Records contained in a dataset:
::::
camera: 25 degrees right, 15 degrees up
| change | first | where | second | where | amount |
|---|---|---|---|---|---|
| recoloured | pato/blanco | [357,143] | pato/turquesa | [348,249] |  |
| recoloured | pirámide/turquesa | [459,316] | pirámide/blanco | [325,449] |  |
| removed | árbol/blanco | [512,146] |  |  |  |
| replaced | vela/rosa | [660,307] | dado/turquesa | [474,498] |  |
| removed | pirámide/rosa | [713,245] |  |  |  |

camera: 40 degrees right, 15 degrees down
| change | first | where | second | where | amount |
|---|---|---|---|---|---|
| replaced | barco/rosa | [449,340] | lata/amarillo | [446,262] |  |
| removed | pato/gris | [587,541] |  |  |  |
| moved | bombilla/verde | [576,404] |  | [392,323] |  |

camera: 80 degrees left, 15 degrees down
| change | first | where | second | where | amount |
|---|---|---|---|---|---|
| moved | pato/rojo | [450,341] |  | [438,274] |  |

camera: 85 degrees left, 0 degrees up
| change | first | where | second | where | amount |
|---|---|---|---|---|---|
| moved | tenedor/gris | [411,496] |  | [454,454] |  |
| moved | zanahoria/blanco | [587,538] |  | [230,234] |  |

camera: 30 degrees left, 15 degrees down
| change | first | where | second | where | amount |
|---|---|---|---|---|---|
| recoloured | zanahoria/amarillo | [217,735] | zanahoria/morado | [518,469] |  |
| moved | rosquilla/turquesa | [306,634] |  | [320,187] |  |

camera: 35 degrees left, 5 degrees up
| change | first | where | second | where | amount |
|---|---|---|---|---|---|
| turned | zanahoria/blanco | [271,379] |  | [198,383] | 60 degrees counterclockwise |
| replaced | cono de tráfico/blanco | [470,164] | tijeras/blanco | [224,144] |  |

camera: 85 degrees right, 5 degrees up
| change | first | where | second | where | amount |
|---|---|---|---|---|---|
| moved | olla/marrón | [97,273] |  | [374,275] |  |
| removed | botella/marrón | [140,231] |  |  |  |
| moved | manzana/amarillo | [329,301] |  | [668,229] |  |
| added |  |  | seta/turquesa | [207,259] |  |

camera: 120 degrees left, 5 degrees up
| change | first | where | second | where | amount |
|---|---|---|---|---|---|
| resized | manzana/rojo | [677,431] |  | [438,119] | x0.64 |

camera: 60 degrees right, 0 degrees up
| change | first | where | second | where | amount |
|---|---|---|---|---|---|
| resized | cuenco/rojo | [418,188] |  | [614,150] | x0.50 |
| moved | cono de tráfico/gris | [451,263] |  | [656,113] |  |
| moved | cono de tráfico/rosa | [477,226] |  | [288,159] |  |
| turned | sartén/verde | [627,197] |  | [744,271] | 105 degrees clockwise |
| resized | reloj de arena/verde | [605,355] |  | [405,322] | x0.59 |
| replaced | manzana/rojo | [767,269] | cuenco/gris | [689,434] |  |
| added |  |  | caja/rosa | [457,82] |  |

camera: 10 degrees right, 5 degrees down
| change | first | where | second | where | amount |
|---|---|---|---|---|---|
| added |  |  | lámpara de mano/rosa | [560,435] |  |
::::
### GOAL OF THE EXERCISE:
Without altering a single character, write out every record above.

### RESULT:
camera: 25 degrees right, 15 degrees up
| change | first | where | second | where | amount |
|---|---|---|---|---|---|
| recoloured | pato/blanco | [357,143] | pato/turquesa | [348,249] |  |
| recoloured | pirámide/turquesa | [459,316] | pirámide/blanco | [325,449] |  |
| removed | árbol/blanco | [512,146] |  |  |  |
| replaced | vela/rosa | [660,307] | dado/turquesa | [474,498] |  |
| removed | pirámide/rosa | [713,245] |  |  |  |

camera: 40 degrees right, 15 degrees down
| change | first | where | second | where | amount |
|---|---|---|---|---|---|
| replaced | barco/rosa | [449,340] | lata/amarillo | [446,262] |  |
| removed | pato/gris | [587,541] |  |  |  |
| moved | bombilla/verde | [576,404] |  | [392,323] |  |

camera: 80 degrees left, 15 degrees down
| change | first | where | second | where | amount |
|---|---|---|---|---|---|
| moved | pato/rojo | [450,341] |  | [438,274] |  |

camera: 85 degrees left, 0 degrees up
| change | first | where | second | where | amount |
|---|---|---|---|---|---|
| moved | tenedor/gris | [411,496] |  | [454,454] |  |
| moved | zanahoria/blanco | [587,538] |  | [230,234] |  |

camera: 30 degrees left, 15 degrees down
| change | first | where | second | where | amount |
|---|---|---|---|---|---|
| recoloured | zanahoria/amarillo | [217,735] | zanahoria/morado | [518,469] |  |
| moved | rosquilla/turquesa | [306,634] |  | [320,187] |  |

camera: 35 degrees left, 5 degrees up
| change | first | where | second | where | amount |
|---|---|---|---|---|---|
| turned | zanahoria/blanco | [271,379] |  | [198,383] | 60 degrees counterclockwise |
| replaced | cono de tráfico/blanco | [470,164] | tijeras/blanco | [224,144] |  |

camera: 85 degrees right, 5 degrees up
| change | first | where | second | where | amount |
|---|---|---|---|---|---|
| moved | olla/marrón | [97,273] |  | [374,275] |  |
| removed | botella/marrón | [140,231] |  |  |  |
| moved | manzana/amarillo | [329,301] |  | [668,229] |  |
| added |  |  | seta/turquesa | [207,259] |  |

camera: 120 degrees left, 5 degrees up
| change | first | where | second | where | amount |
|---|---|---|---|---|---|
| resized | manzana/rojo | [677,431] |  | [438,119] | x0.64 |

camera: 60 degrees right, 0 degrees up
| change | first | where | second | where | amount |
|---|---|---|---|---|---|
| resized | cuenco/rojo | [418,188] |  | [614,150] | x0.50 |
| moved | cono de tráfico/gris | [451,263] |  | [656,113] |  |
| moved | cono de tráfico/rosa | [477,226] |  | [288,159] |  |
| turned | sartén/verde | [627,197] |  | [744,271] | 105 degrees clockwise |
| resized | reloj de arena/verde | [605,355] |  | [405,322] | x0.59 |
| replaced | manzana/rojo | [767,269] | cuenco/gris | [689,434] |  |
| added |  |  | caja/rosa | [457,82] |  |

camera: 10 degrees right, 5 degrees down
| change | first | where | second | where | amount |
|---|---|---|---|---|---|
| added |  |  | lámpara de mano/rosa | [560,435] |  |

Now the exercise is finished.